__TASK DESCRIPTION__
Using the data that follows, return exactly the lines from the one that contains "C8: 22nF (n13, n17) -> 2.2nF (n13, n17)" through the one that contains "U3 pin Q4: none -> GND", ends included.

__ENTRIES SUPPLIED__
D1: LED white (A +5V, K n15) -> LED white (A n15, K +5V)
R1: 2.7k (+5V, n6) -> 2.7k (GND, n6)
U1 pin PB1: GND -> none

--

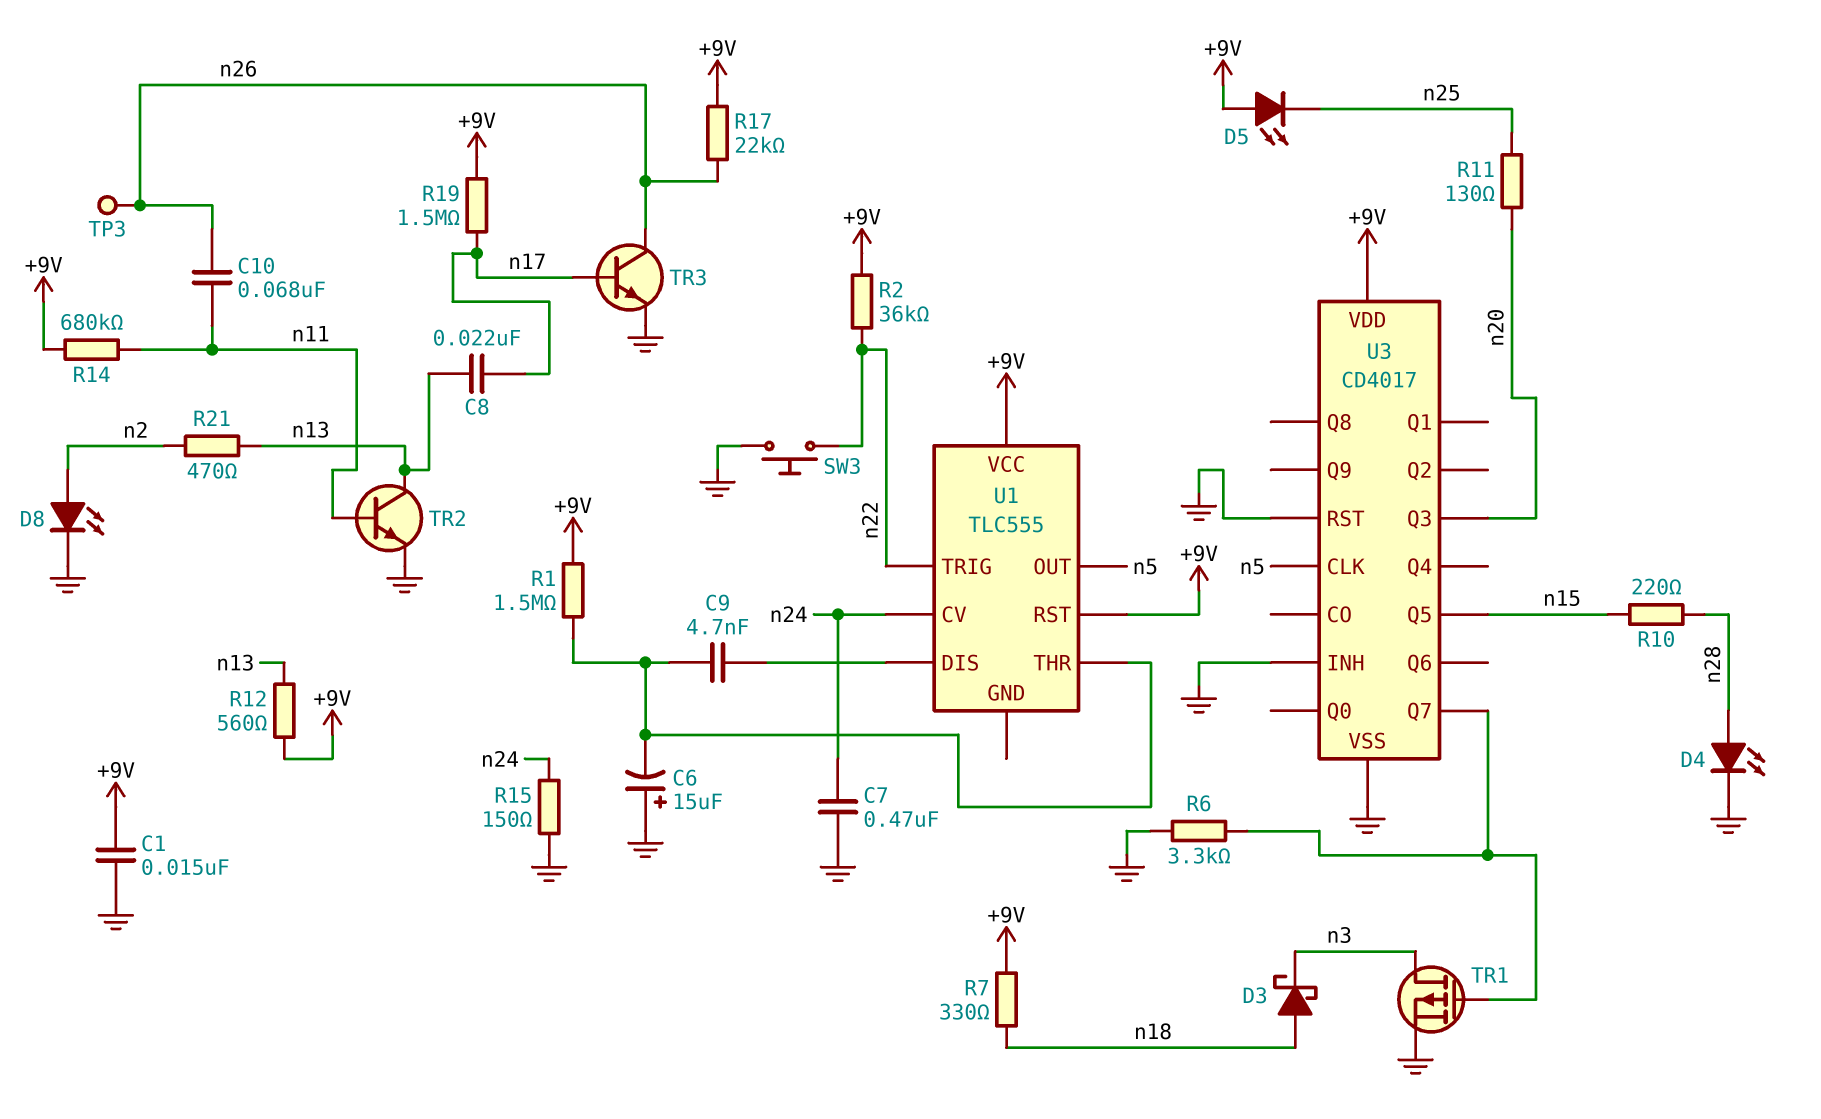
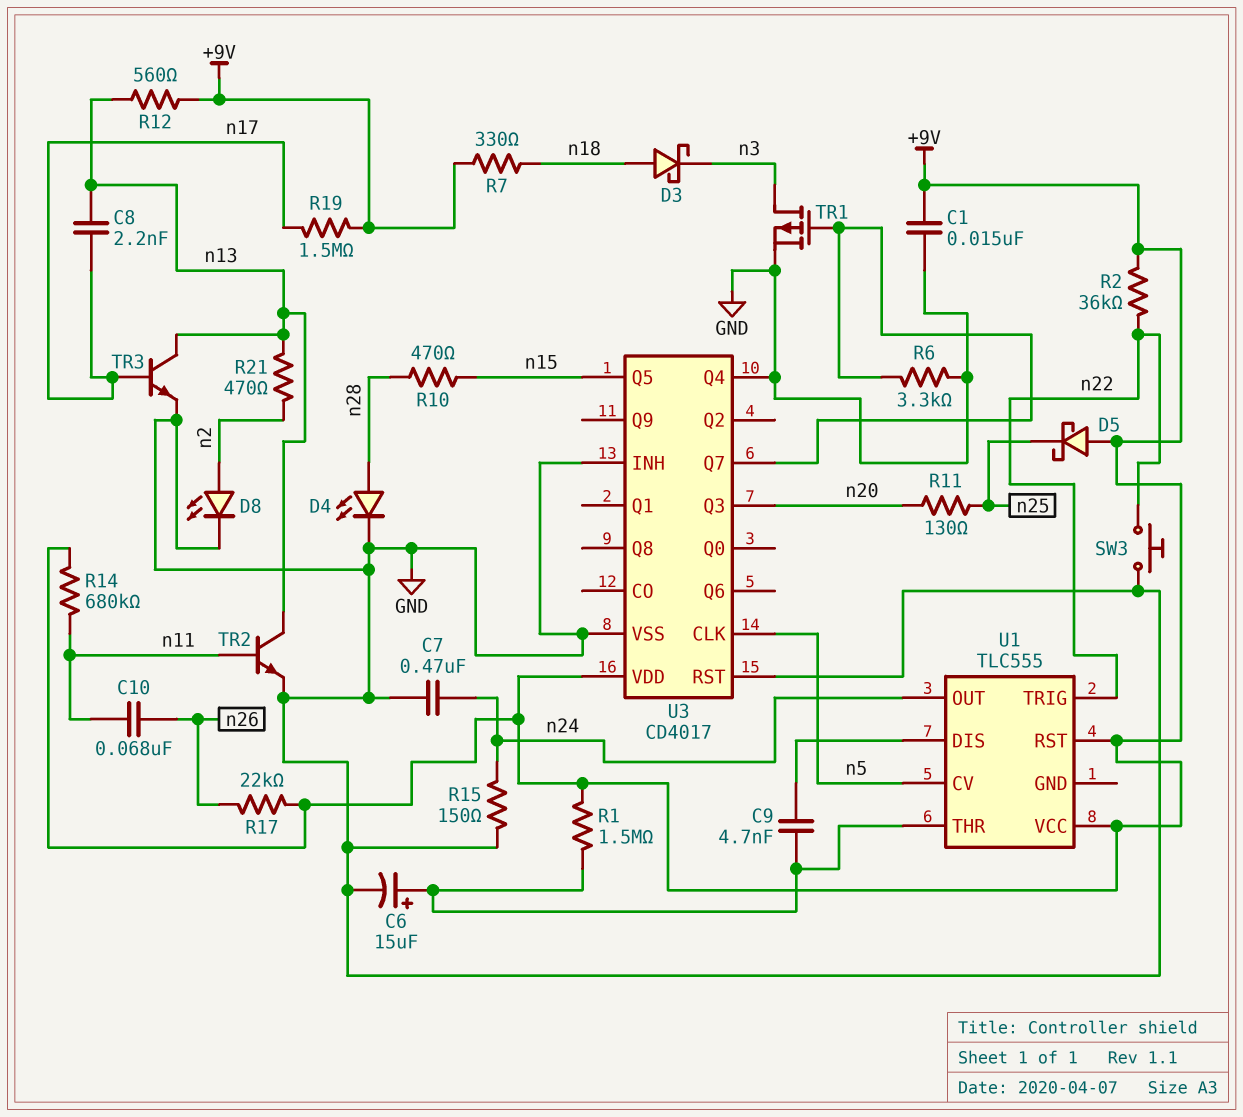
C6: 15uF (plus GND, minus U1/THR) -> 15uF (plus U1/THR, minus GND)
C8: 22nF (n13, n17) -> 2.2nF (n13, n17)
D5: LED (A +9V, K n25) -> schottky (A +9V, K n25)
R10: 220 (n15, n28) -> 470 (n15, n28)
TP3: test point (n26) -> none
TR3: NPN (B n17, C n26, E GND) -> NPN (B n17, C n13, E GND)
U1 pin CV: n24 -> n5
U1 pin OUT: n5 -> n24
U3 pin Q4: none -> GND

__TASK OUTPUT__
C8: 22nF (n13, n17) -> 2.2nF (n13, n17)
D5: LED (A +9V, K n25) -> schottky (A +9V, K n25)
R10: 220 (n15, n28) -> 470 (n15, n28)
TP3: test point (n26) -> none
TR3: NPN (B n17, C n26, E GND) -> NPN (B n17, C n13, E GND)
U1 pin CV: n24 -> n5
U1 pin OUT: n5 -> n24
U3 pin Q4: none -> GND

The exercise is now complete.